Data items
┄┄┄┄┄┄┄┄┄┄

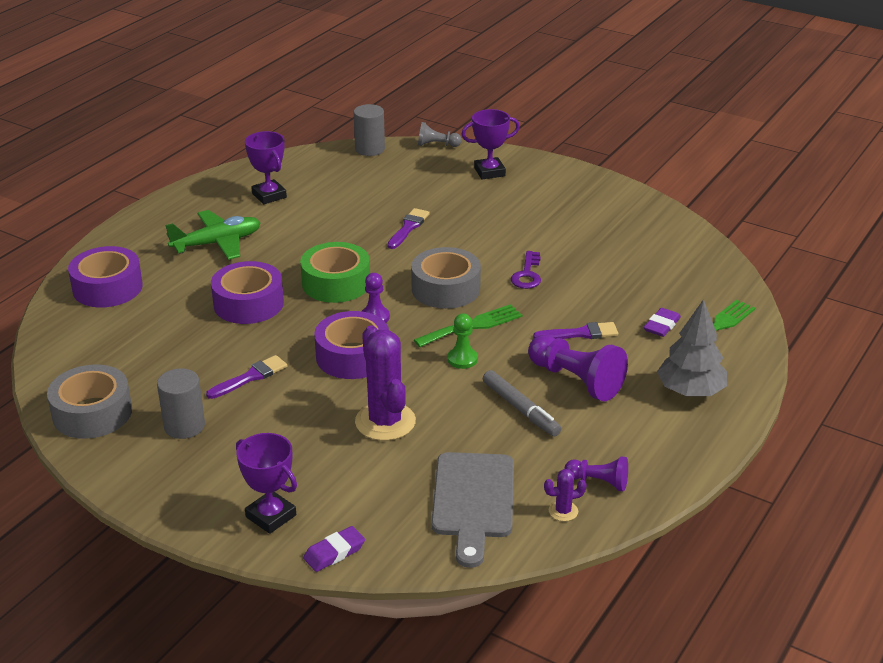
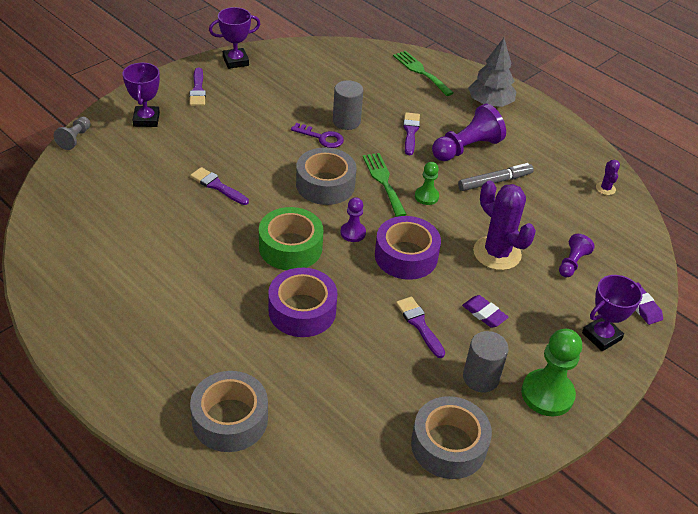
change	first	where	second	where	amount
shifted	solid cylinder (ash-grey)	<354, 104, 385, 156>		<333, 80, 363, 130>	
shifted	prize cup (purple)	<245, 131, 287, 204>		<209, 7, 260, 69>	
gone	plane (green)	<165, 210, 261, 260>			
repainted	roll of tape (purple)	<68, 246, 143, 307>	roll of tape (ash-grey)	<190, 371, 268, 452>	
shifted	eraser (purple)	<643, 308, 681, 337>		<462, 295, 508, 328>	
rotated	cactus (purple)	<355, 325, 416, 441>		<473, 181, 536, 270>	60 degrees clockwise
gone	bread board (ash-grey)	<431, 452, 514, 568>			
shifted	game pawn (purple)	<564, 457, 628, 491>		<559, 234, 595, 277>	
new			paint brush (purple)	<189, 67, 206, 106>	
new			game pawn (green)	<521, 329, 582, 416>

┄┄┄┄┄┄┄┄┄┄

Search the records for the word "game" and copy every line where it occurs.

shifted	game pawn (purple)	<564, 457, 628, 491>		<559, 234, 595, 277>	
new			game pawn (green)	<521, 329, 582, 416>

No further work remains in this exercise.